WHAT IS NEEDED:
Count the lines in the records below that contain the word "platform" and give only that number.

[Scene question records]
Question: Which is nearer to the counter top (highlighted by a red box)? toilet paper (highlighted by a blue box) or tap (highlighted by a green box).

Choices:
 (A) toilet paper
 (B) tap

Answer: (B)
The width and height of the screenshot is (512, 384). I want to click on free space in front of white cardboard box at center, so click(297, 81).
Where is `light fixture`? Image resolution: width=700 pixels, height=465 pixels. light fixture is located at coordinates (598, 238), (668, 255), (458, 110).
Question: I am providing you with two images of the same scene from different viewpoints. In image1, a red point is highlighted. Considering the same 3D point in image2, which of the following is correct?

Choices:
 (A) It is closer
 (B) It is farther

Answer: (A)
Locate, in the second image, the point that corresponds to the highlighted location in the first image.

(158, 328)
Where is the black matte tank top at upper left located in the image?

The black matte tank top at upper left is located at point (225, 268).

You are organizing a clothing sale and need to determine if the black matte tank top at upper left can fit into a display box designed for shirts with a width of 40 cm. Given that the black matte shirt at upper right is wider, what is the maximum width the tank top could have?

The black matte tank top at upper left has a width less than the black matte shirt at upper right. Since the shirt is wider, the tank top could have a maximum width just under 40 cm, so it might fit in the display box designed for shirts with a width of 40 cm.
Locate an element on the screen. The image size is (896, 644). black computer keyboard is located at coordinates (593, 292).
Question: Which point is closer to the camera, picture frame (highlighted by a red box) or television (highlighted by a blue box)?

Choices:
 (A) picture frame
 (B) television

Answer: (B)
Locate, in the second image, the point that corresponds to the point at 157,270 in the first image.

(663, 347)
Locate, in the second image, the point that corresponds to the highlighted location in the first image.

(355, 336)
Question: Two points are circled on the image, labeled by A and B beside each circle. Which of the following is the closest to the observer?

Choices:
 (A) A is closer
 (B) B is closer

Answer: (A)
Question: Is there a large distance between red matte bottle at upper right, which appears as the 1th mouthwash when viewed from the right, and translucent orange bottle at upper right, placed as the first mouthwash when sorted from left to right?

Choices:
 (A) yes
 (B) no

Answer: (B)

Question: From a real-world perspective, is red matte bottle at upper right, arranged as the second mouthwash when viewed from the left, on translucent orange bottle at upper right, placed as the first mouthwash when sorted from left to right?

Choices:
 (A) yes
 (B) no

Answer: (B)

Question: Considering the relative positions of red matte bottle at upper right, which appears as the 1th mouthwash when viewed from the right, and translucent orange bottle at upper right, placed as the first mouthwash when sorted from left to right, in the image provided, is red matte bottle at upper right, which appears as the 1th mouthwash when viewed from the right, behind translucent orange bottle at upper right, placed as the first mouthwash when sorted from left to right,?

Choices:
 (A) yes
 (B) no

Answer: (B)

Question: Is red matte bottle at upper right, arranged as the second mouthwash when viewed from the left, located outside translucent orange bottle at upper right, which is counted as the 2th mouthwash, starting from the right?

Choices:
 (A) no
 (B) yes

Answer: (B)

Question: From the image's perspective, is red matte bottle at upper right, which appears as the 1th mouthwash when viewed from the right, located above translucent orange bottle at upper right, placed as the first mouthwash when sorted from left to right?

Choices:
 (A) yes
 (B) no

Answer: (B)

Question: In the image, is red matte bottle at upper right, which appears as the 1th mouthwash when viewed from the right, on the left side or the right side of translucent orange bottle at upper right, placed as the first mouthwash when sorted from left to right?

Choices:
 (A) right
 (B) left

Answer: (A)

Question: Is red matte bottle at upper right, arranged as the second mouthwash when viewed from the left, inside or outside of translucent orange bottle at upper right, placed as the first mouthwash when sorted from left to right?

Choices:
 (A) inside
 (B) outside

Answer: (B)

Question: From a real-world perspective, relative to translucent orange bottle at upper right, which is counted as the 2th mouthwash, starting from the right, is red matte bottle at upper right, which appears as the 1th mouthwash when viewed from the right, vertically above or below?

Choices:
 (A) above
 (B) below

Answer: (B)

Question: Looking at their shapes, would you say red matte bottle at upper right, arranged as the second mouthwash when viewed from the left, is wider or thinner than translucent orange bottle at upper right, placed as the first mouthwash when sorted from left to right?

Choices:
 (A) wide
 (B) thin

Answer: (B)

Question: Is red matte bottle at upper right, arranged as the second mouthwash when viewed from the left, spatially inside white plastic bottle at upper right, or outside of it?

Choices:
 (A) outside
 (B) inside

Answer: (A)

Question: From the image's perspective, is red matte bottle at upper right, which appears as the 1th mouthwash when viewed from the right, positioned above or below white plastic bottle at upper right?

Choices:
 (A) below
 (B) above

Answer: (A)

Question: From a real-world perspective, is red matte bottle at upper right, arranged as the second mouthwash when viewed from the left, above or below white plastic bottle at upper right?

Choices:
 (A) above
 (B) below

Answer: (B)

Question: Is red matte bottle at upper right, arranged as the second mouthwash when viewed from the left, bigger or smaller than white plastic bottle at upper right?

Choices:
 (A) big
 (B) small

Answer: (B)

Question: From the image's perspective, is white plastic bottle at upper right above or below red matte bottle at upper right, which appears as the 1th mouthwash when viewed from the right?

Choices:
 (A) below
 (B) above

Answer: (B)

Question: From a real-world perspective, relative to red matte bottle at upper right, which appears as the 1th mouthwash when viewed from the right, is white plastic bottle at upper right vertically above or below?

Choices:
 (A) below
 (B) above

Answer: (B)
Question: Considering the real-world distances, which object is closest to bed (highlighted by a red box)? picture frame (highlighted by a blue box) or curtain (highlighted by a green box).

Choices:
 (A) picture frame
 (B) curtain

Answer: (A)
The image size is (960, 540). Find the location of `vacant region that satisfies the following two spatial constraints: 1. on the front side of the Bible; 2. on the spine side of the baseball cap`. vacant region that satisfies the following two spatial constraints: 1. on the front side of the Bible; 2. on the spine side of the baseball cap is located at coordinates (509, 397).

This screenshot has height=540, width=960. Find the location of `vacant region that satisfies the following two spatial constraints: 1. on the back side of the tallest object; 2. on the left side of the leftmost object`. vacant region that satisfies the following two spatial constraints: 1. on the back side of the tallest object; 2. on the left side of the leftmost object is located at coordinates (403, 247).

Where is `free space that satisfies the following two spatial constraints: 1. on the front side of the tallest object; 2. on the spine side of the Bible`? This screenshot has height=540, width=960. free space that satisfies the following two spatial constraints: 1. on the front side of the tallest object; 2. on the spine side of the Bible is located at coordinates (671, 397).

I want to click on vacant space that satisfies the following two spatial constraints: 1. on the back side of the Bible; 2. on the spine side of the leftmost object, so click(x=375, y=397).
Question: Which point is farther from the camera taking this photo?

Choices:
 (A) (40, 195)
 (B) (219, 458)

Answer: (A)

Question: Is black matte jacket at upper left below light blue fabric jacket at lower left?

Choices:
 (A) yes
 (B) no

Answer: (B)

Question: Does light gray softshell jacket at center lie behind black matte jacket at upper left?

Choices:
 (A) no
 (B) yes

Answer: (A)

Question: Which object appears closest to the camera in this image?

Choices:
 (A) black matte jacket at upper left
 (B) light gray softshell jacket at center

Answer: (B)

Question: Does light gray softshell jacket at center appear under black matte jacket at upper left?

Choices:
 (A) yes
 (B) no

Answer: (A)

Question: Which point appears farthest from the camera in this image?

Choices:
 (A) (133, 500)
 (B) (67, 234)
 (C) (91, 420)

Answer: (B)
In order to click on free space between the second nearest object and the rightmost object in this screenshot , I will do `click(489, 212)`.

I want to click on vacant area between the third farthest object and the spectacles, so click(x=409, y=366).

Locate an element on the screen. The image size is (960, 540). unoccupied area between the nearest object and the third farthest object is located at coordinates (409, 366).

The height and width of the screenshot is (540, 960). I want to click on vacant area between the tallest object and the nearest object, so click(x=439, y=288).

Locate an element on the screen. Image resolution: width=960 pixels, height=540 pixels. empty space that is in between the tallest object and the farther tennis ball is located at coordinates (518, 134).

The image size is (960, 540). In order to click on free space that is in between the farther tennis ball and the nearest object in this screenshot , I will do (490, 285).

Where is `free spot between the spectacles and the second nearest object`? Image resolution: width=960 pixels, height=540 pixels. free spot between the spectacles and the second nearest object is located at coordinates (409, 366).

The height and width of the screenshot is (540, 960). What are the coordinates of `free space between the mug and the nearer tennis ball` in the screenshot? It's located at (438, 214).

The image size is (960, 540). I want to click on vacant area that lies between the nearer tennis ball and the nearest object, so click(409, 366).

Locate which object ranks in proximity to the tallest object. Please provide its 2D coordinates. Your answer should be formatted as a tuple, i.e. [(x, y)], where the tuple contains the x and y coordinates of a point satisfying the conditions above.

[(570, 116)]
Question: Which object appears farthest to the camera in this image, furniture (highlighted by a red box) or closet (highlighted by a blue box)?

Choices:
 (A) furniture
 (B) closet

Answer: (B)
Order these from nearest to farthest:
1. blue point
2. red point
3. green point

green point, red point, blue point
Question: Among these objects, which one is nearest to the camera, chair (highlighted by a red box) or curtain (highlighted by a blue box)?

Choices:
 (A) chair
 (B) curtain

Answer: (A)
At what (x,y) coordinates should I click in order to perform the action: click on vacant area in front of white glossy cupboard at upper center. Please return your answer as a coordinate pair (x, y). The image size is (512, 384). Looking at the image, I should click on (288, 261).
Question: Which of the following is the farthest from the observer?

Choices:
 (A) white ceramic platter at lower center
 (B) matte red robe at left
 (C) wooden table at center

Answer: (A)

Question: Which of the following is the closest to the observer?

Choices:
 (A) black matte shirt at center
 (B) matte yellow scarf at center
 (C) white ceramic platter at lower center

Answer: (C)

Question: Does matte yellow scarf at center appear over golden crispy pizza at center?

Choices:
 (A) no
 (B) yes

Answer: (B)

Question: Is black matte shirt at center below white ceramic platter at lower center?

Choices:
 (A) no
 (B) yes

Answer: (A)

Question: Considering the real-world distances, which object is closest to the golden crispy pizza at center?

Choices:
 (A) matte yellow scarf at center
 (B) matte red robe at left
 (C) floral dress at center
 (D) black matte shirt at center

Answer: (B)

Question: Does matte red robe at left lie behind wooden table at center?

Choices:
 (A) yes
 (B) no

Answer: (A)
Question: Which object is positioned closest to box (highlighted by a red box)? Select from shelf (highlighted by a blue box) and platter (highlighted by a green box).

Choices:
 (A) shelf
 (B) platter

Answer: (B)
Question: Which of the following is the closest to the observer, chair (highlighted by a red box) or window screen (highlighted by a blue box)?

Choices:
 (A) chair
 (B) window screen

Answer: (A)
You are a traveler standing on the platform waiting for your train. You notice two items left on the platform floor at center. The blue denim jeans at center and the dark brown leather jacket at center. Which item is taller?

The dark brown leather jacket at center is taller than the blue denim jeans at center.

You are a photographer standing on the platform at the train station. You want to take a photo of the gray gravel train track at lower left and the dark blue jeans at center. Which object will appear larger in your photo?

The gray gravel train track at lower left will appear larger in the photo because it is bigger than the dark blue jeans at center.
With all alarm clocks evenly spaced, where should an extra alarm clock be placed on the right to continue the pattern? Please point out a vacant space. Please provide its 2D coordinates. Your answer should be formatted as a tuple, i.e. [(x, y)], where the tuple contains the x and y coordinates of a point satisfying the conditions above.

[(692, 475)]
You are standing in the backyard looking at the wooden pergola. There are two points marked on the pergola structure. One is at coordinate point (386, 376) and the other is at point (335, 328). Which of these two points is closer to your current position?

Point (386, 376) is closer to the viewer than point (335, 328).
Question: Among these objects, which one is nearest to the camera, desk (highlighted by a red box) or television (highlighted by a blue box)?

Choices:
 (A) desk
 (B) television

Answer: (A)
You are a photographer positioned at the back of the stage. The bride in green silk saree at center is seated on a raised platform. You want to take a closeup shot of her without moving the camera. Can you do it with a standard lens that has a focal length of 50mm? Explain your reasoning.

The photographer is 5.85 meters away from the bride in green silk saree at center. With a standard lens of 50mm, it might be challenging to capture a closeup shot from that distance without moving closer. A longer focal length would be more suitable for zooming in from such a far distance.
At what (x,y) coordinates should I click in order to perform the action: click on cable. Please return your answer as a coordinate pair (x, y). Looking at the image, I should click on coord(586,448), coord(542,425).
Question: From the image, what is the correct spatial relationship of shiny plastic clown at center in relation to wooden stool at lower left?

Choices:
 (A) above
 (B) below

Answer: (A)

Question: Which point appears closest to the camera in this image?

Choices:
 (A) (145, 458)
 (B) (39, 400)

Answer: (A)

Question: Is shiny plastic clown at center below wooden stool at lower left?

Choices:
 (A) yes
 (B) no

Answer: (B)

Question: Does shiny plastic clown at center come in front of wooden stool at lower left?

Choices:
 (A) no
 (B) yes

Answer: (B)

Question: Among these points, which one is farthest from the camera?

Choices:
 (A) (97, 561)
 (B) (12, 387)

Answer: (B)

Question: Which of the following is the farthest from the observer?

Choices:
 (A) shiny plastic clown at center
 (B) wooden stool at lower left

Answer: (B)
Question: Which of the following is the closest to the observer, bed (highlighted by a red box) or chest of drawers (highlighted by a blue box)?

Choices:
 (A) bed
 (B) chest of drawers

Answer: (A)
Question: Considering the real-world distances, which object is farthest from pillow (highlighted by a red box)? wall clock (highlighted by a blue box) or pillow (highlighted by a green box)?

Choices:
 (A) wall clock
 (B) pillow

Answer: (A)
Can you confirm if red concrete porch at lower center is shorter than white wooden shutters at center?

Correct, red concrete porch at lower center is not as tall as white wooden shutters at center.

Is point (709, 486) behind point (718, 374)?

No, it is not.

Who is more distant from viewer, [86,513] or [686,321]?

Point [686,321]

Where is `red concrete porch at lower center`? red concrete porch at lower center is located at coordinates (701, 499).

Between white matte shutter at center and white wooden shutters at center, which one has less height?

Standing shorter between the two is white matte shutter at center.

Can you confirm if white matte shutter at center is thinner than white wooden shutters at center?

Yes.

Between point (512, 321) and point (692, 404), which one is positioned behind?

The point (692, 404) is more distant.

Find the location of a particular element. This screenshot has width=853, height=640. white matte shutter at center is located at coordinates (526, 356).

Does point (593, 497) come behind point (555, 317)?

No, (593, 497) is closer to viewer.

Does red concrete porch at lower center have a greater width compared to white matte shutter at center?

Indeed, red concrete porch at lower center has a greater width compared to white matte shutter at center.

ANSWER BELOW:
3